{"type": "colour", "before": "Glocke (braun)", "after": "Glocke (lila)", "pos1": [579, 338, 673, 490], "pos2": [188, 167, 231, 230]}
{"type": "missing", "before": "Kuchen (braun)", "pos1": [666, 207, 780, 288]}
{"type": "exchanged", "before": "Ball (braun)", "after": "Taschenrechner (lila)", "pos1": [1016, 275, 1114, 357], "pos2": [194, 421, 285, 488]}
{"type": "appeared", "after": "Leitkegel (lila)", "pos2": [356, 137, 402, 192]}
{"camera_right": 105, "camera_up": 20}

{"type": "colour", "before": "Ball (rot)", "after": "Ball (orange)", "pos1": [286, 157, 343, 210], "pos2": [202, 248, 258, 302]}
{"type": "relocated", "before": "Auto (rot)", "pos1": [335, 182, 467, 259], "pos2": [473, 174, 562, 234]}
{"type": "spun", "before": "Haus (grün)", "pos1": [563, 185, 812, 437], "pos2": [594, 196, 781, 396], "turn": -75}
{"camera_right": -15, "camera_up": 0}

+++++

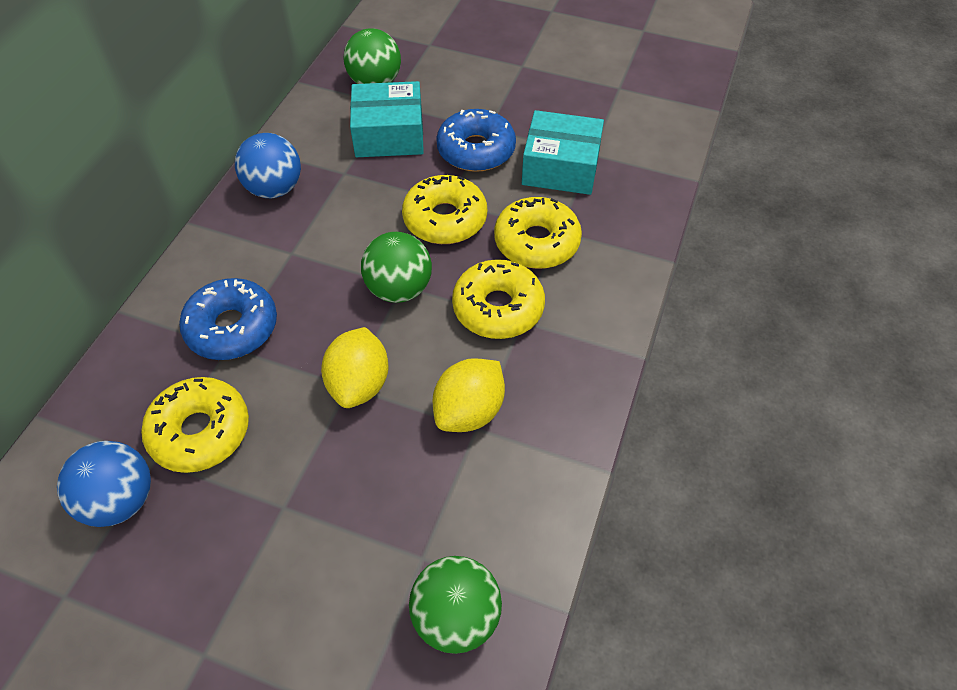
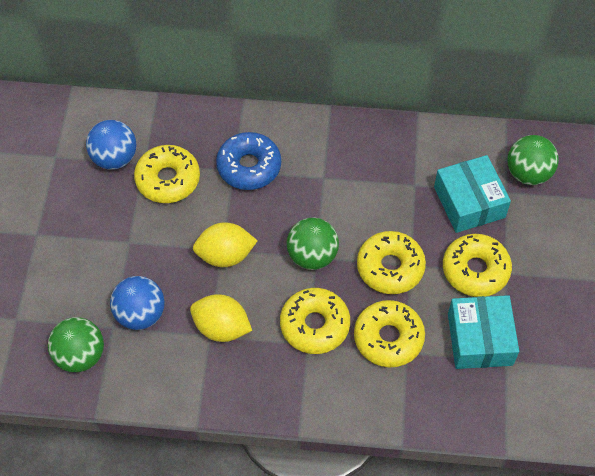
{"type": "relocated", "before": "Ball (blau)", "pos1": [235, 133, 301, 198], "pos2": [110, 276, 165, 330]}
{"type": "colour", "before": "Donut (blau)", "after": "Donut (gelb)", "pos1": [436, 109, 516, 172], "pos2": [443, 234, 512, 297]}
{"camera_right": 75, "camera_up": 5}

+++++

If a line in the listing contains "lila", it counts. Say how many lines count, with no other words.

3